╭─ MATERIAL FOR THIS EXERCISE

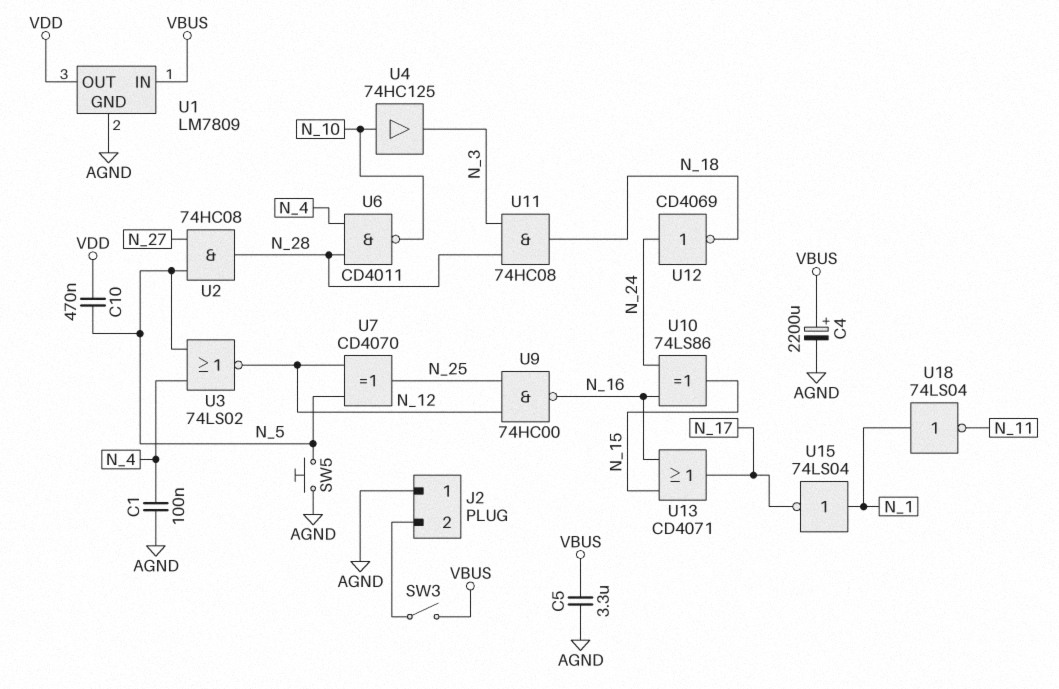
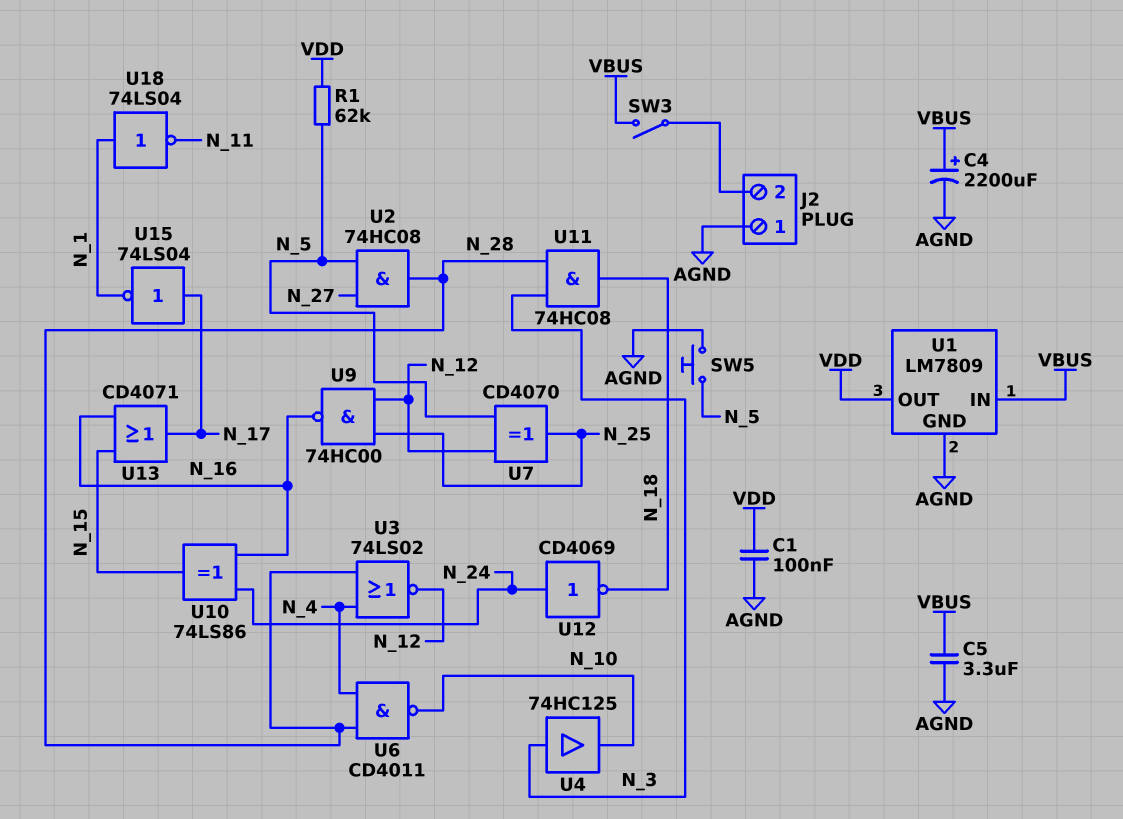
C1: 100nF (AGND, N_4) -> 100nF (AGND, VDD)
C10: 470nF (N_5, VDD) -> none
R1: none -> 62k (N_5, VDD)
U3: NOR 74LS02 (in N_4, in N_5, out N_12) -> NOR 74LS02 (in N_4, in N_28, out N_12)
U4: buffer 74HC125 (in N_10, out N_3) -> buffer 74HC125 (in N_3, out N_10)
U15: NOT 74LS04 (in N_1, out N_17) -> NOT 74LS04 (in N_17, out N_1)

╰─

Set every record down exactly, omitting pictures.

C1: 100nF (AGND, N_4) -> 100nF (AGND, VDD)
C10: 470nF (N_5, VDD) -> none
R1: none -> 62k (N_5, VDD)
U3: NOR 74LS02 (in N_4, in N_5, out N_12) -> NOR 74LS02 (in N_4, in N_28, out N_12)
U4: buffer 74HC125 (in N_10, out N_3) -> buffer 74HC125 (in N_3, out N_10)
U15: NOT 74LS04 (in N_1, out N_17) -> NOT 74LS04 (in N_17, out N_1)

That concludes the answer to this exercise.